» Data in this exercise:
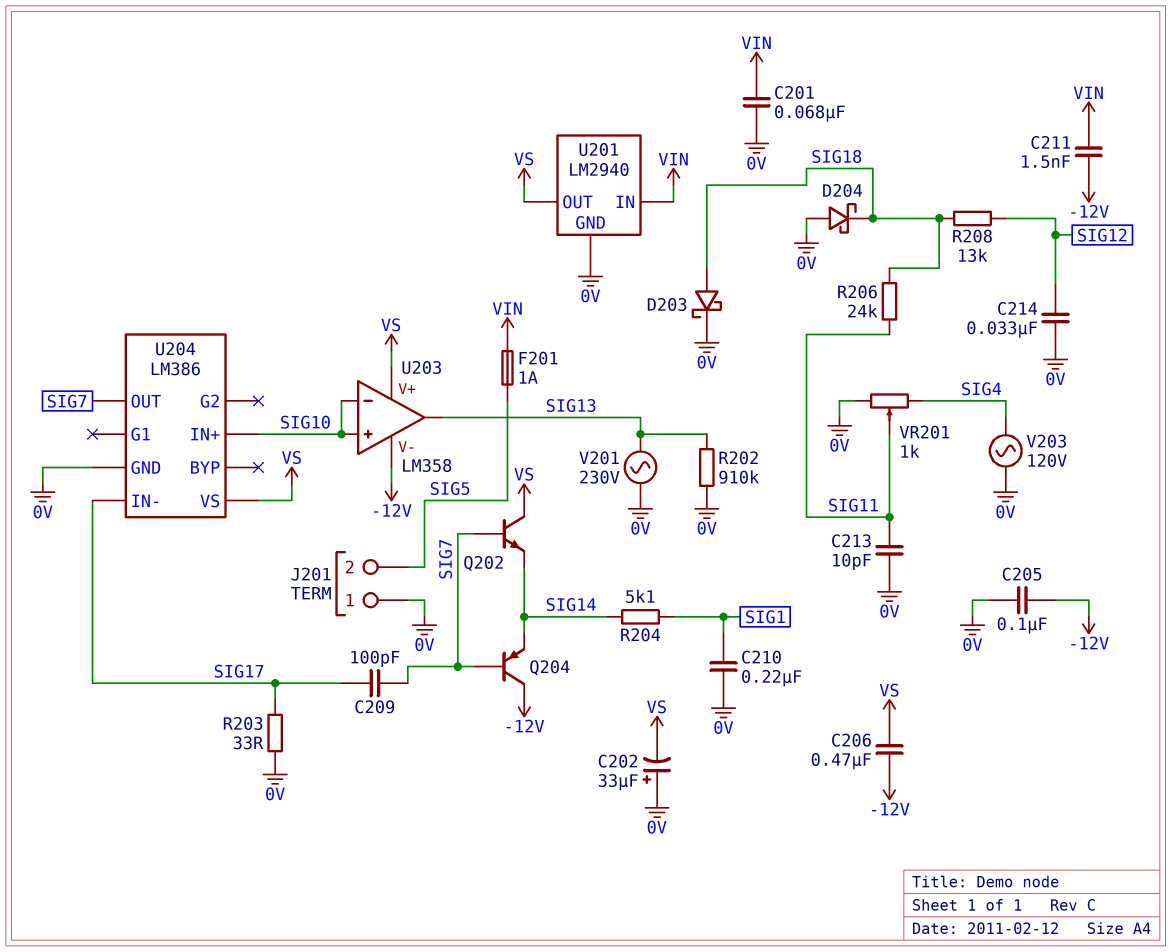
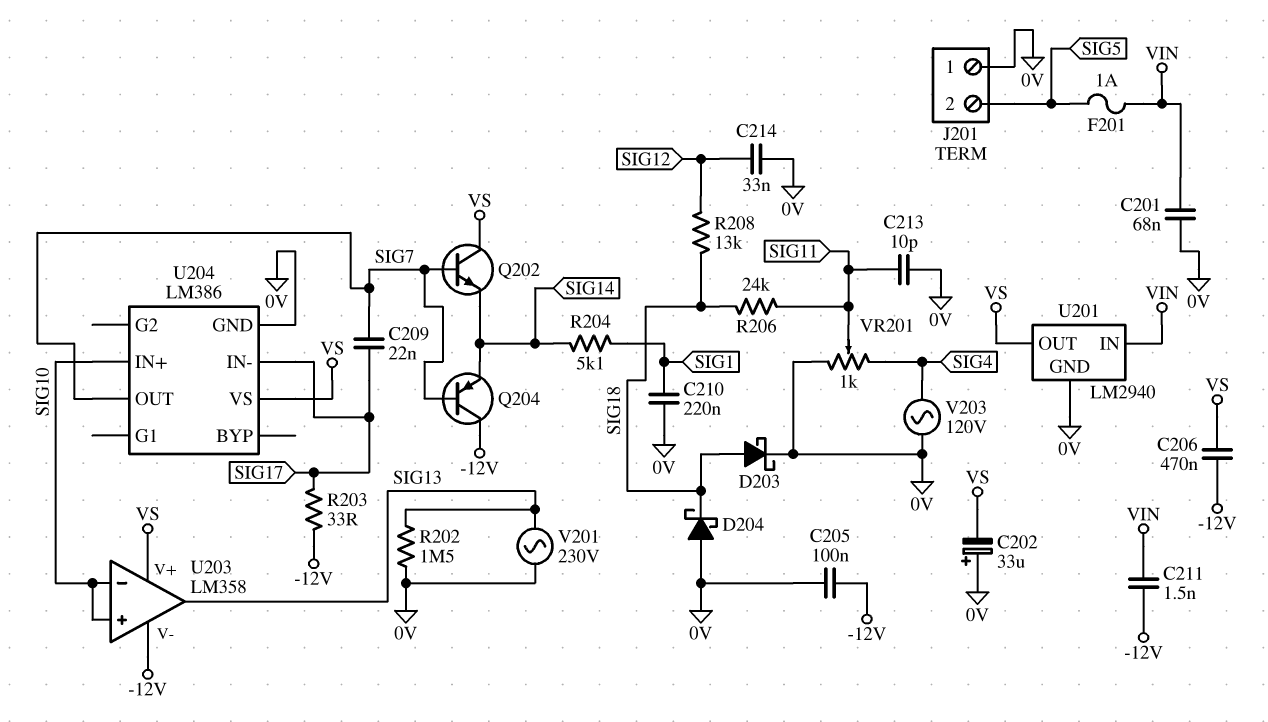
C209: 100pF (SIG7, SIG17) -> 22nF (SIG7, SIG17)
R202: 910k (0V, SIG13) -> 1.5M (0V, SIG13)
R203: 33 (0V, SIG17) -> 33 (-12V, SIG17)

==

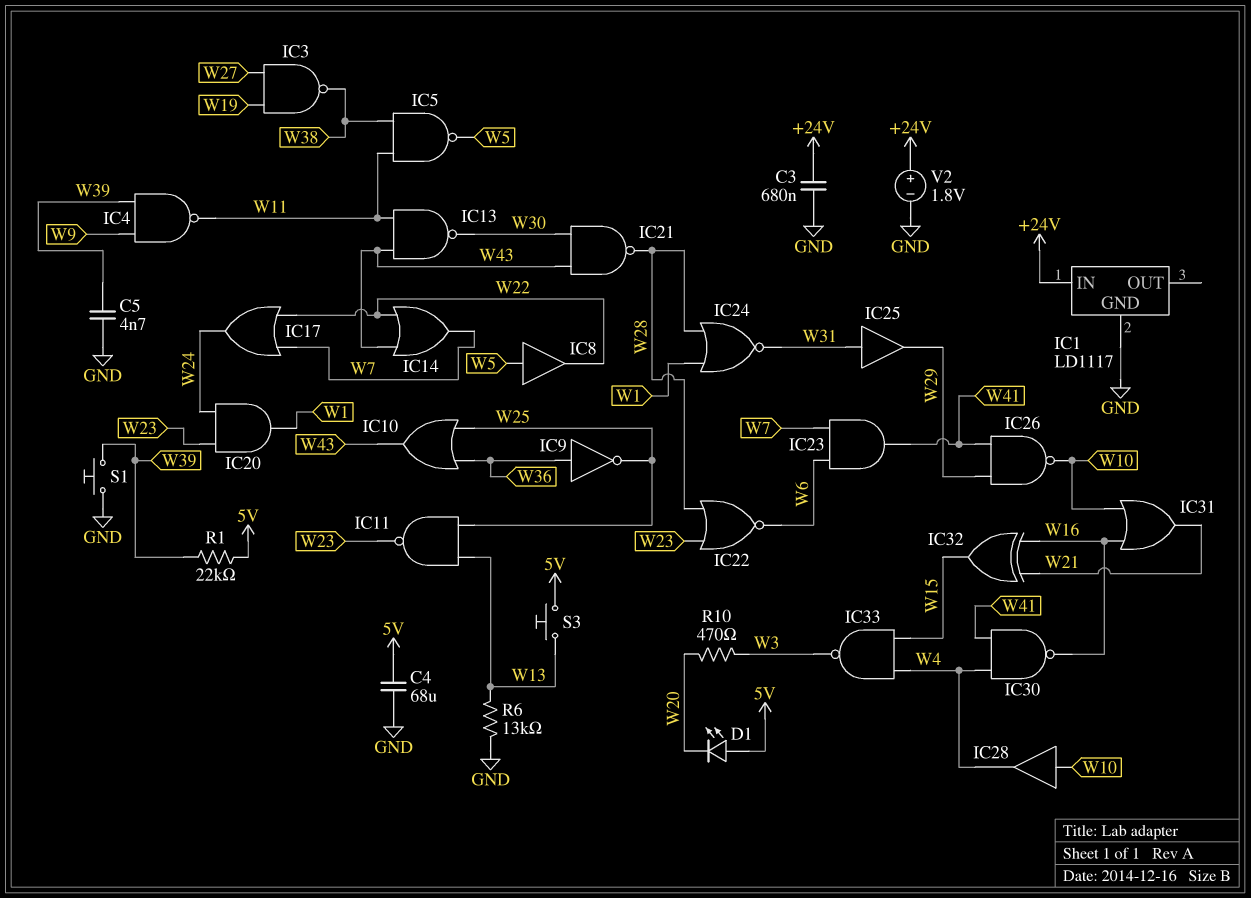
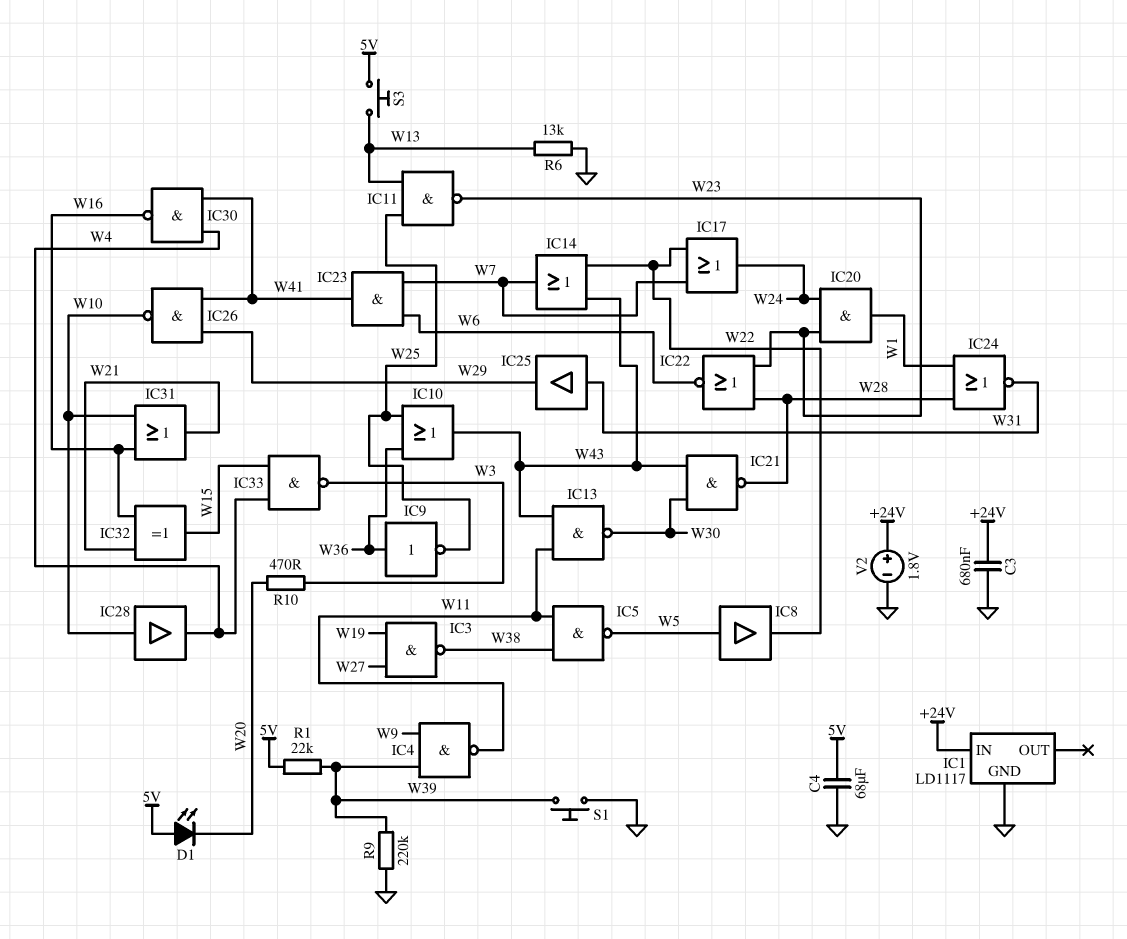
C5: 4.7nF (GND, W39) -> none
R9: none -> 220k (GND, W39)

» Exercise objective: Return word for word the lines above from the line with "C209: 100pF (SIG7, SIG17)" to the line with "R203: 33 (0V, SIG17) -> 33 (-12V, SIG17)", including both and leaving out all others.

» Exercise answer:
C209: 100pF (SIG7, SIG17) -> 22nF (SIG7, SIG17)
R202: 910k (0V, SIG13) -> 1.5M (0V, SIG13)
R203: 33 (0V, SIG17) -> 33 (-12V, SIG17)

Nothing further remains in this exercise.